**Records shown:**
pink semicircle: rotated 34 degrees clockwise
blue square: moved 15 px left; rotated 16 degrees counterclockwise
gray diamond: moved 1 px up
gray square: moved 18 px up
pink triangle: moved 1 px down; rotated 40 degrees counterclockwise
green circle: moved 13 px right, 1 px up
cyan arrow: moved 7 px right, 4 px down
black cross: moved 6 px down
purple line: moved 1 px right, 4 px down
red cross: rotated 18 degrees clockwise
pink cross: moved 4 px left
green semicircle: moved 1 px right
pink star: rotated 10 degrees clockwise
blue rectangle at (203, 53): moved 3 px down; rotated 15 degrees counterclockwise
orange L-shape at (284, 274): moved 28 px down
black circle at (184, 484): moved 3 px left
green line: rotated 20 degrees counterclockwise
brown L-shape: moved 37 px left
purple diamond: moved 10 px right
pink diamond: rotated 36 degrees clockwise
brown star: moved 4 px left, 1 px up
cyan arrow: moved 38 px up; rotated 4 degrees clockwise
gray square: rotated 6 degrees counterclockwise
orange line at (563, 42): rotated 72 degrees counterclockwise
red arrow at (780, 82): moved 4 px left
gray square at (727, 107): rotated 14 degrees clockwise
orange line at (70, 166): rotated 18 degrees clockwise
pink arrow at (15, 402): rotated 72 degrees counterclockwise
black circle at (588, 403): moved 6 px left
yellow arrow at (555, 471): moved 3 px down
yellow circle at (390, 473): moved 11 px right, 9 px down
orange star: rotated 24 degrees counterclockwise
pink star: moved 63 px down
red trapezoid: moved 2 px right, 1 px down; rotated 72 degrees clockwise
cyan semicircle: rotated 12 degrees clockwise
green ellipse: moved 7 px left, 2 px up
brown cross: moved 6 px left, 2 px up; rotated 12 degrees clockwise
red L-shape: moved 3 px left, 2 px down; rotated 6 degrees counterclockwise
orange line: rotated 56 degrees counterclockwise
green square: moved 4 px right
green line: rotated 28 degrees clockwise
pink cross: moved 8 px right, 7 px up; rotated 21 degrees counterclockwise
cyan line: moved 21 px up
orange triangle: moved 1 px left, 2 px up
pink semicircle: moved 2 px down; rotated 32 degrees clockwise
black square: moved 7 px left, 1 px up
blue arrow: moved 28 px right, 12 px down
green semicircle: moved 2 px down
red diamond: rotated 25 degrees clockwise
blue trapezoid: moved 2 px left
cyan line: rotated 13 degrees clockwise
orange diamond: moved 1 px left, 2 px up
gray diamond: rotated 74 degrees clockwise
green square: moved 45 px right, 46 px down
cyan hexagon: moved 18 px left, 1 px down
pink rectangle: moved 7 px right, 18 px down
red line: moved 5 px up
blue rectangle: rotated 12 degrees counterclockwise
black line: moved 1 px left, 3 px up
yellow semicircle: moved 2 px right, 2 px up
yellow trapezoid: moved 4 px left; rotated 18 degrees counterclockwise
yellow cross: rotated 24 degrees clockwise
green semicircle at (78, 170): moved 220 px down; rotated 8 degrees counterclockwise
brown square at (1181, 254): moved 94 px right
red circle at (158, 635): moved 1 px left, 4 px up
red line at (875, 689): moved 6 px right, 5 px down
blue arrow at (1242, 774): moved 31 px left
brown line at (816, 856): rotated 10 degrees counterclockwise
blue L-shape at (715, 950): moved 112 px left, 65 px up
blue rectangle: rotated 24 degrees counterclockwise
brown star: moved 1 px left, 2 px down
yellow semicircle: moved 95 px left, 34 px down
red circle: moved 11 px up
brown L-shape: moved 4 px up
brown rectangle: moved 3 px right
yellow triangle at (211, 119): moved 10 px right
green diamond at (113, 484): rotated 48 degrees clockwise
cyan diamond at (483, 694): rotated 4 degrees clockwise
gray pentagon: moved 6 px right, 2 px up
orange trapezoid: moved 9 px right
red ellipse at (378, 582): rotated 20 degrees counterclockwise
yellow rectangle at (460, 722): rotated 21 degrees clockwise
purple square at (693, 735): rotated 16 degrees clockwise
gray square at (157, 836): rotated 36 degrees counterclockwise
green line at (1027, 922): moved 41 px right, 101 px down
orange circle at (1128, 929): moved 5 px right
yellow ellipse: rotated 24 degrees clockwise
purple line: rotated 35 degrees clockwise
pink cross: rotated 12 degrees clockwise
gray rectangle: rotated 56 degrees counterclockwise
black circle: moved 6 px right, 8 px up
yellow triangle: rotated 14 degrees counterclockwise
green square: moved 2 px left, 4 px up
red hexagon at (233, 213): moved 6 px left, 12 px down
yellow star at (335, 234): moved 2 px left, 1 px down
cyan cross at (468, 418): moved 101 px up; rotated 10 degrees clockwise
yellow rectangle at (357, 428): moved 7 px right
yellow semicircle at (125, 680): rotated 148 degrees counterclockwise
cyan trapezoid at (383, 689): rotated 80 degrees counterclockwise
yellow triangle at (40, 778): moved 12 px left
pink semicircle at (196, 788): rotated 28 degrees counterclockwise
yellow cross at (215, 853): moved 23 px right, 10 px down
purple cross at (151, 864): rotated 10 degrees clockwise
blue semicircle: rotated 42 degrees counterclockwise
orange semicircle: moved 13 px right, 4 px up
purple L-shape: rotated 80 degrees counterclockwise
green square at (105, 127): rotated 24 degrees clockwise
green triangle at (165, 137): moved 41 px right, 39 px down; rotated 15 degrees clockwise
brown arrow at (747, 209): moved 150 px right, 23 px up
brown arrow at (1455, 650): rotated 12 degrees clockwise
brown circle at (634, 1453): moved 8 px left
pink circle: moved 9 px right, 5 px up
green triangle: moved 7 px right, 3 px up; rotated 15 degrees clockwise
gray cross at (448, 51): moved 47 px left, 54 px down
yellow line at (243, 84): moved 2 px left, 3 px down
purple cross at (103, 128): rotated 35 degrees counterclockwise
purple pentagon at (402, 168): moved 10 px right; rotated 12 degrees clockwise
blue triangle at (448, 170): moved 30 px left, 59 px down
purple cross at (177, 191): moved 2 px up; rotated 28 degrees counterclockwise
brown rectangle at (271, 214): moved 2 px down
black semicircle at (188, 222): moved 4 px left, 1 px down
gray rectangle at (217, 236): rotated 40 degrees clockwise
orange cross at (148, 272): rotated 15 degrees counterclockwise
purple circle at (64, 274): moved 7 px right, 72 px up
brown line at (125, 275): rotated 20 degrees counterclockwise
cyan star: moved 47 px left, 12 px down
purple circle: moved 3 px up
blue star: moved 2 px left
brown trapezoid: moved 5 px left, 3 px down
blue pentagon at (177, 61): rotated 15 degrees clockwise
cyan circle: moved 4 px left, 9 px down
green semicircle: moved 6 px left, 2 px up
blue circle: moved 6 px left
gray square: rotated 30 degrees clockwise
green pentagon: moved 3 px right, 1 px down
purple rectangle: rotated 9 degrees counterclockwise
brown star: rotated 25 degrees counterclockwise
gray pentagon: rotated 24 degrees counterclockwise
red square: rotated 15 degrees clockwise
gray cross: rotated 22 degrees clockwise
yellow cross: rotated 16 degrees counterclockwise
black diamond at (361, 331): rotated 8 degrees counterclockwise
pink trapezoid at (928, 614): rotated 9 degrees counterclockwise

**Directions:**
Copy out every one of the lines above word for word, with nothing changed.

**In response:**
pink semicircle: rotated 34 degrees clockwise
blue square: moved 15 px left; rotated 16 degrees counterclockwise
gray diamond: moved 1 px up
gray square: moved 18 px up
pink triangle: moved 1 px down; rotated 40 degrees counterclockwise
green circle: moved 13 px right, 1 px up
cyan arrow: moved 7 px right, 4 px down
black cross: moved 6 px down
purple line: moved 1 px right, 4 px down
red cross: rotated 18 degrees clockwise
pink cross: moved 4 px left
green semicircle: moved 1 px right
pink star: rotated 10 degrees clockwise
blue rectangle at (203, 53): moved 3 px down; rotated 15 degrees counterclockwise
orange L-shape at (284, 274): moved 28 px down
black circle at (184, 484): moved 3 px left
green line: rotated 20 degrees counterclockwise
brown L-shape: moved 37 px left
purple diamond: moved 10 px right
pink diamond: rotated 36 degrees clockwise
brown star: moved 4 px left, 1 px up
cyan arrow: moved 38 px up; rotated 4 degrees clockwise
gray square: rotated 6 degrees counterclockwise
orange line at (563, 42): rotated 72 degrees counterclockwise
red arrow at (780, 82): moved 4 px left
gray square at (727, 107): rotated 14 degrees clockwise
orange line at (70, 166): rotated 18 degrees clockwise
pink arrow at (15, 402): rotated 72 degrees counterclockwise
black circle at (588, 403): moved 6 px left
yellow arrow at (555, 471): moved 3 px down
yellow circle at (390, 473): moved 11 px right, 9 px down
orange star: rotated 24 degrees counterclockwise
pink star: moved 63 px down
red trapezoid: moved 2 px right, 1 px down; rotated 72 degrees clockwise
cyan semicircle: rotated 12 degrees clockwise
green ellipse: moved 7 px left, 2 px up
brown cross: moved 6 px left, 2 px up; rotated 12 degrees clockwise
red L-shape: moved 3 px left, 2 px down; rotated 6 degrees counterclockwise
orange line: rotated 56 degrees counterclockwise
green square: moved 4 px right
green line: rotated 28 degrees clockwise
pink cross: moved 8 px right, 7 px up; rotated 21 degrees counterclockwise
cyan line: moved 21 px up
orange triangle: moved 1 px left, 2 px up
pink semicircle: moved 2 px down; rotated 32 degrees clockwise
black square: moved 7 px left, 1 px up
blue arrow: moved 28 px right, 12 px down
green semicircle: moved 2 px down
red diamond: rotated 25 degrees clockwise
blue trapezoid: moved 2 px left
cyan line: rotated 13 degrees clockwise
orange diamond: moved 1 px left, 2 px up
gray diamond: rotated 74 degrees clockwise
green square: moved 45 px right, 46 px down
cyan hexagon: moved 18 px left, 1 px down
pink rectangle: moved 7 px right, 18 px down
red line: moved 5 px up
blue rectangle: rotated 12 degrees counterclockwise
black line: moved 1 px left, 3 px up
yellow semicircle: moved 2 px right, 2 px up
yellow trapezoid: moved 4 px left; rotated 18 degrees counterclockwise
yellow cross: rotated 24 degrees clockwise
green semicircle at (78, 170): moved 220 px down; rotated 8 degrees counterclockwise
brown square at (1181, 254): moved 94 px right
red circle at (158, 635): moved 1 px left, 4 px up
red line at (875, 689): moved 6 px right, 5 px down
blue arrow at (1242, 774): moved 31 px left
brown line at (816, 856): rotated 10 degrees counterclockwise
blue L-shape at (715, 950): moved 112 px left, 65 px up
blue rectangle: rotated 24 degrees counterclockwise
brown star: moved 1 px left, 2 px down
yellow semicircle: moved 95 px left, 34 px down
red circle: moved 11 px up
brown L-shape: moved 4 px up
brown rectangle: moved 3 px right
yellow triangle at (211, 119): moved 10 px right
green diamond at (113, 484): rotated 48 degrees clockwise
cyan diamond at (483, 694): rotated 4 degrees clockwise
gray pentagon: moved 6 px right, 2 px up
orange trapezoid: moved 9 px right
red ellipse at (378, 582): rotated 20 degrees counterclockwise
yellow rectangle at (460, 722): rotated 21 degrees clockwise
purple square at (693, 735): rotated 16 degrees clockwise
gray square at (157, 836): rotated 36 degrees counterclockwise
green line at (1027, 922): moved 41 px right, 101 px down
orange circle at (1128, 929): moved 5 px right
yellow ellipse: rotated 24 degrees clockwise
purple line: rotated 35 degrees clockwise
pink cross: rotated 12 degrees clockwise
gray rectangle: rotated 56 degrees counterclockwise
black circle: moved 6 px right, 8 px up
yellow triangle: rotated 14 degrees counterclockwise
green square: moved 2 px left, 4 px up
red hexagon at (233, 213): moved 6 px left, 12 px down
yellow star at (335, 234): moved 2 px left, 1 px down
cyan cross at (468, 418): moved 101 px up; rotated 10 degrees clockwise
yellow rectangle at (357, 428): moved 7 px right
yellow semicircle at (125, 680): rotated 148 degrees counterclockwise
cyan trapezoid at (383, 689): rotated 80 degrees counterclockwise
yellow triangle at (40, 778): moved 12 px left
pink semicircle at (196, 788): rotated 28 degrees counterclockwise
yellow cross at (215, 853): moved 23 px right, 10 px down
purple cross at (151, 864): rotated 10 degrees clockwise
blue semicircle: rotated 42 degrees counterclockwise
orange semicircle: moved 13 px right, 4 px up
purple L-shape: rotated 80 degrees counterclockwise
green square at (105, 127): rotated 24 degrees clockwise
green triangle at (165, 137): moved 41 px right, 39 px down; rotated 15 degrees clockwise
brown arrow at (747, 209): moved 150 px right, 23 px up
brown arrow at (1455, 650): rotated 12 degrees clockwise
brown circle at (634, 1453): moved 8 px left
pink circle: moved 9 px right, 5 px up
green triangle: moved 7 px right, 3 px up; rotated 15 degrees clockwise
gray cross at (448, 51): moved 47 px left, 54 px down
yellow line at (243, 84): moved 2 px left, 3 px down
purple cross at (103, 128): rotated 35 degrees counterclockwise
purple pentagon at (402, 168): moved 10 px right; rotated 12 degrees clockwise
blue triangle at (448, 170): moved 30 px left, 59 px down
purple cross at (177, 191): moved 2 px up; rotated 28 degrees counterclockwise
brown rectangle at (271, 214): moved 2 px down
black semicircle at (188, 222): moved 4 px left, 1 px down
gray rectangle at (217, 236): rotated 40 degrees clockwise
orange cross at (148, 272): rotated 15 degrees counterclockwise
purple circle at (64, 274): moved 7 px right, 72 px up
brown line at (125, 275): rotated 20 degrees counterclockwise
cyan star: moved 47 px left, 12 px down
purple circle: moved 3 px up
blue star: moved 2 px left
brown trapezoid: moved 5 px left, 3 px down
blue pentagon at (177, 61): rotated 15 degrees clockwise
cyan circle: moved 4 px left, 9 px down
green semicircle: moved 6 px left, 2 px up
blue circle: moved 6 px left
gray square: rotated 30 degrees clockwise
green pentagon: moved 3 px right, 1 px down
purple rectangle: rotated 9 degrees counterclockwise
brown star: rotated 25 degrees counterclockwise
gray pentagon: rotated 24 degrees counterclockwise
red square: rotated 15 degrees clockwise
gray cross: rotated 22 degrees clockwise
yellow cross: rotated 16 degrees counterclockwise
black diamond at (361, 331): rotated 8 degrees counterclockwise
pink trapezoid at (928, 614): rotated 9 degrees counterclockwise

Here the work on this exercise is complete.